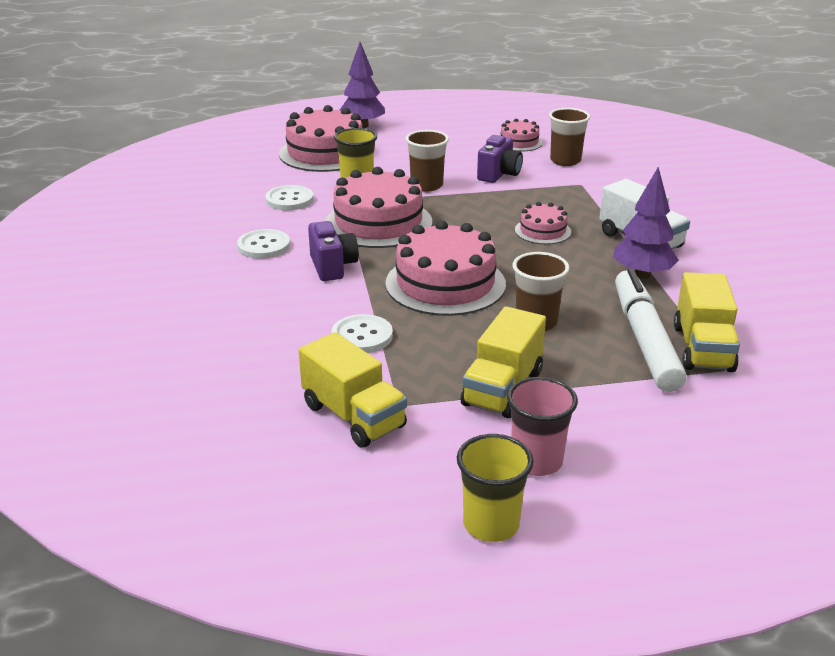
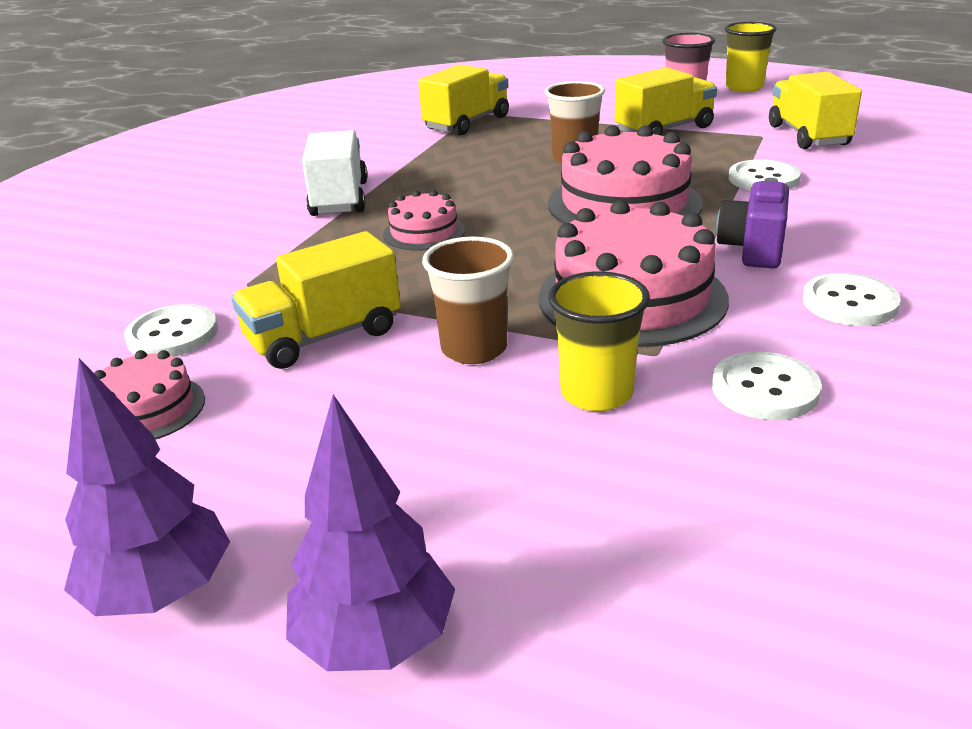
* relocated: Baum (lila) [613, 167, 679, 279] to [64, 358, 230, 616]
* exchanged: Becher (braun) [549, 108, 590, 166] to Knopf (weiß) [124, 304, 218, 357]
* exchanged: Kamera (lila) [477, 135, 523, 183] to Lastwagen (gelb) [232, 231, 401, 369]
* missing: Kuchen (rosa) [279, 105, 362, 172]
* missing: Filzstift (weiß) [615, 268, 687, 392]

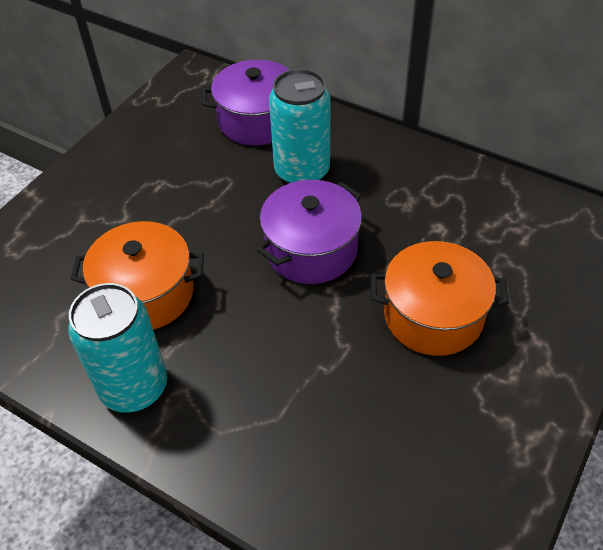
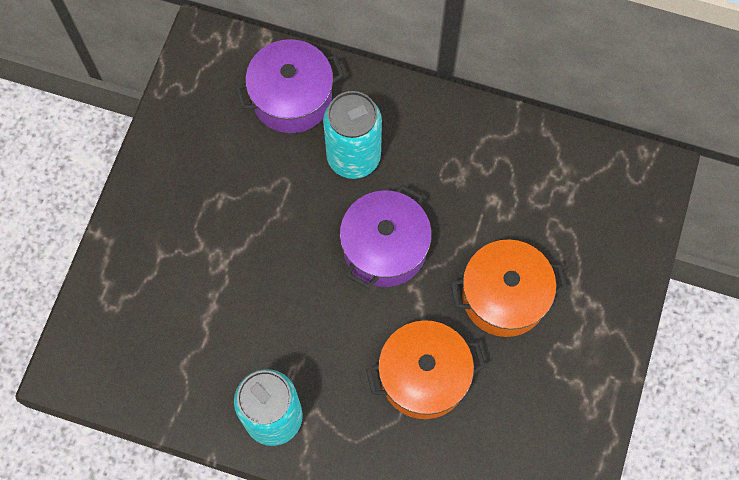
* relocated: Kochtopf (orange) [71, 221, 204, 329] to [366, 320, 486, 419]

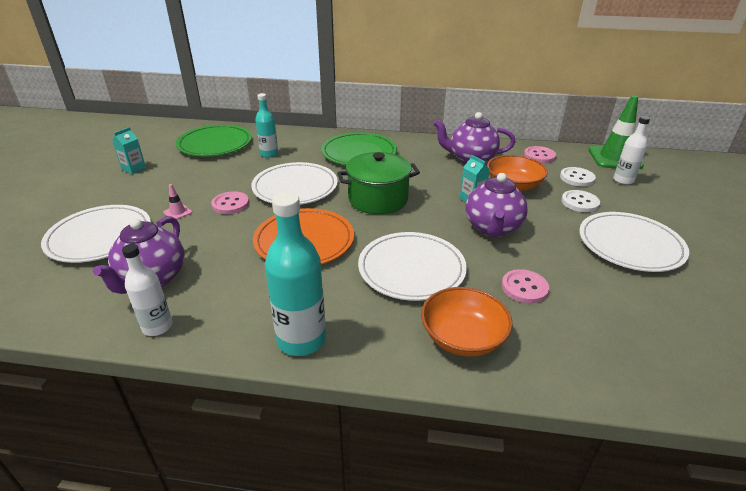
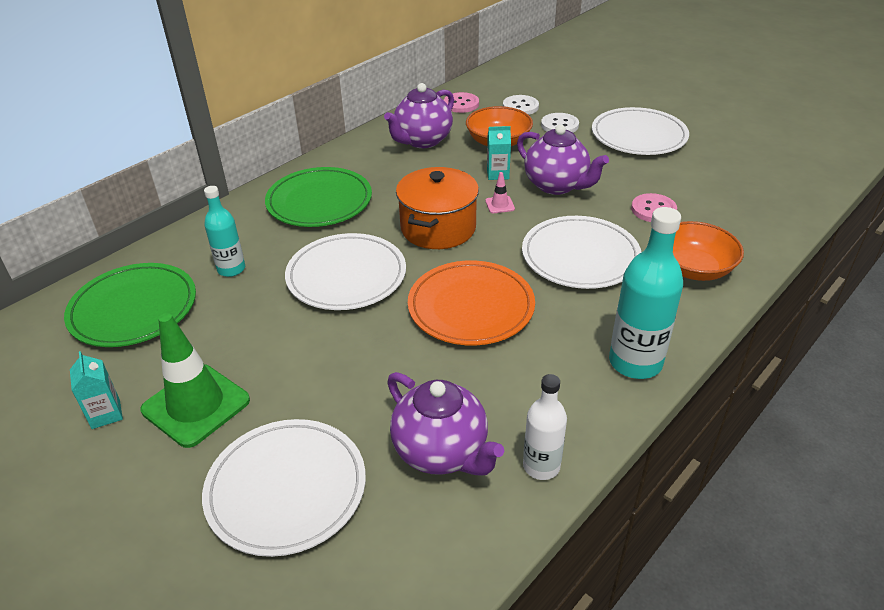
* relocated: Leitkegel (grün) [588, 95, 644, 169] to [141, 313, 250, 448]
* colour: Kochtopf (grün) [337, 152, 420, 214] to Kochtopf (orange) [396, 167, 479, 249]
* relocated: Leitkegel (rosa) [163, 184, 192, 219] to [485, 172, 515, 213]
* missing: Knopf (rosa) [211, 191, 249, 214]
* missing: Flasche (weiß) [614, 116, 650, 185]

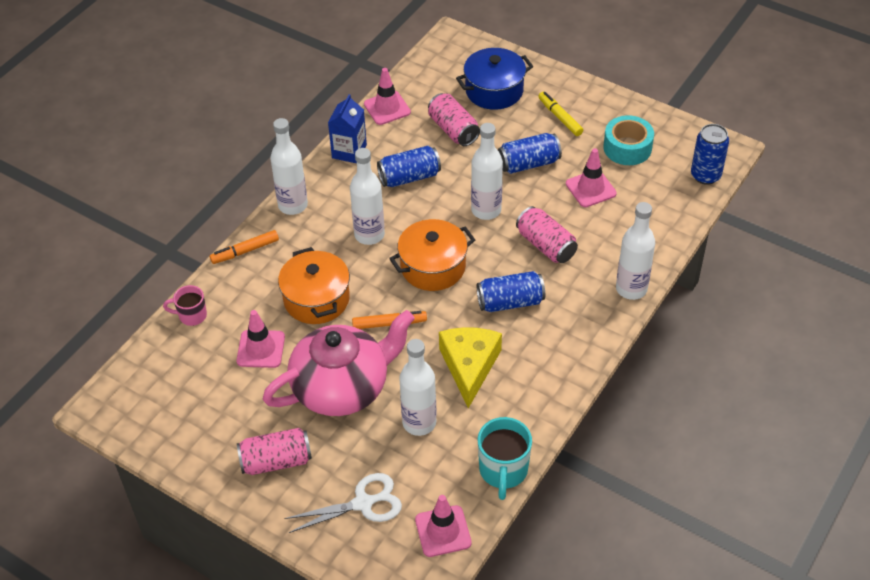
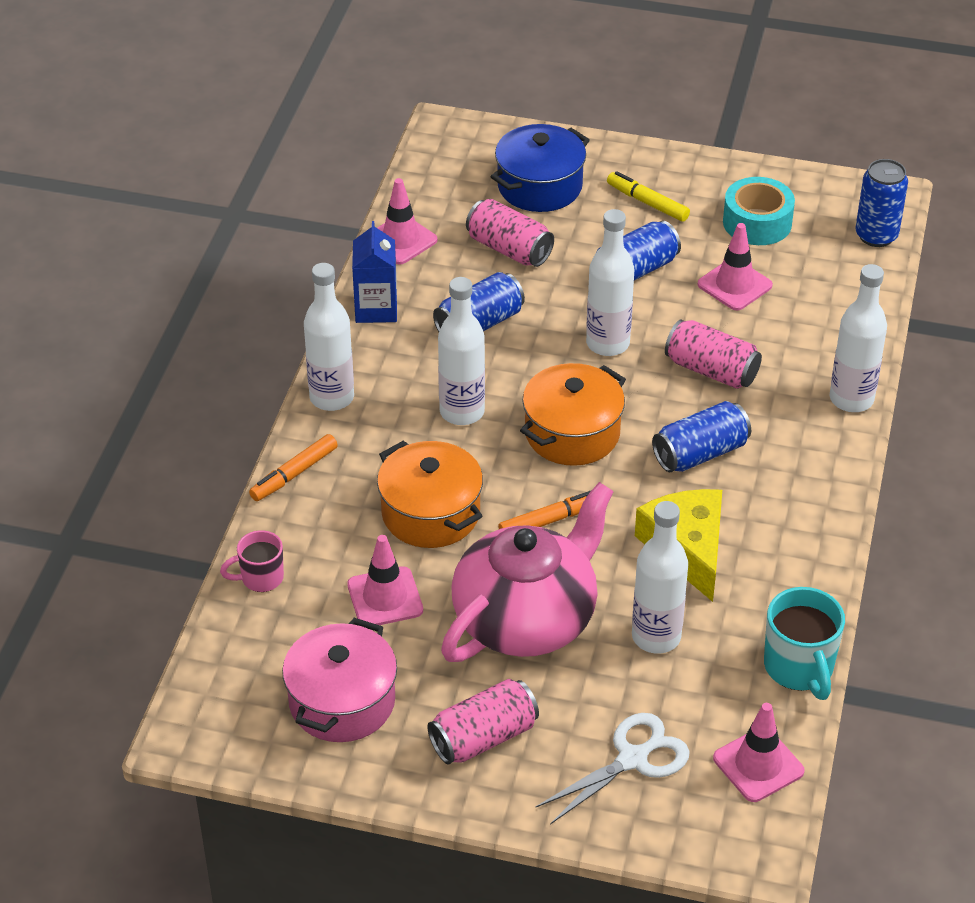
* appeared: Kochtopf (rosa) [282, 618, 397, 742]

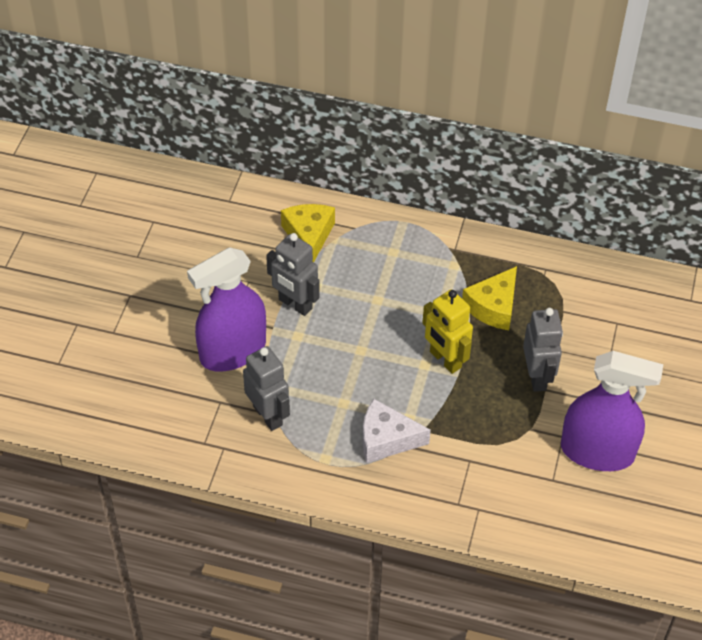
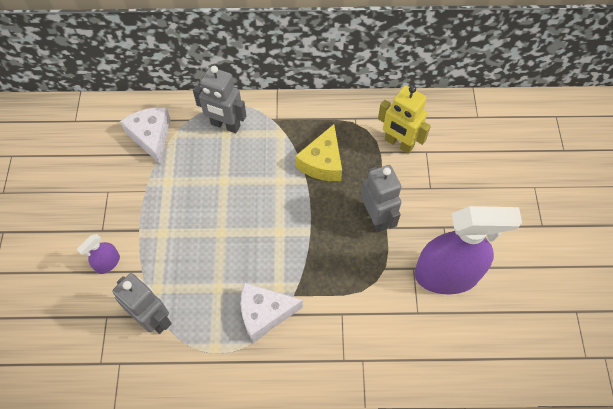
* size: Sprühflasche (lila) [187, 247, 266, 372] = [76, 234, 120, 274] x0.43
* colour: Käse (gelb) [281, 204, 335, 262] to Käse (weiß) [120, 107, 171, 164]
* relocated: Roboter (grau) [266, 233, 320, 316] to [193, 66, 246, 133]
* relocated: Roboter (gelb) [422, 290, 473, 374] to [378, 85, 431, 154]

* * *

> **To do**
Copy out each line of the data exactly as it reads; skip the pictures.

> **Completed task**
* relocated: Baum (lila) [613, 167, 679, 279] to [64, 358, 230, 616]
* exchanged: Becher (braun) [549, 108, 590, 166] to Knopf (weiß) [124, 304, 218, 357]
* exchanged: Kamera (lila) [477, 135, 523, 183] to Lastwagen (gelb) [232, 231, 401, 369]
* missing: Kuchen (rosa) [279, 105, 362, 172]
* missing: Filzstift (weiß) [615, 268, 687, 392]

* relocated: Kochtopf (orange) [71, 221, 204, 329] to [366, 320, 486, 419]

* relocated: Leitkegel (grün) [588, 95, 644, 169] to [141, 313, 250, 448]
* colour: Kochtopf (grün) [337, 152, 420, 214] to Kochtopf (orange) [396, 167, 479, 249]
* relocated: Leitkegel (rosa) [163, 184, 192, 219] to [485, 172, 515, 213]
* missing: Knopf (rosa) [211, 191, 249, 214]
* missing: Flasche (weiß) [614, 116, 650, 185]

* appeared: Kochtopf (rosa) [282, 618, 397, 742]

* size: Sprühflasche (lila) [187, 247, 266, 372] = [76, 234, 120, 274] x0.43
* colour: Käse (gelb) [281, 204, 335, 262] to Käse (weiß) [120, 107, 171, 164]
* relocated: Roboter (grau) [266, 233, 320, 316] to [193, 66, 246, 133]
* relocated: Roboter (gelb) [422, 290, 473, 374] to [378, 85, 431, 154]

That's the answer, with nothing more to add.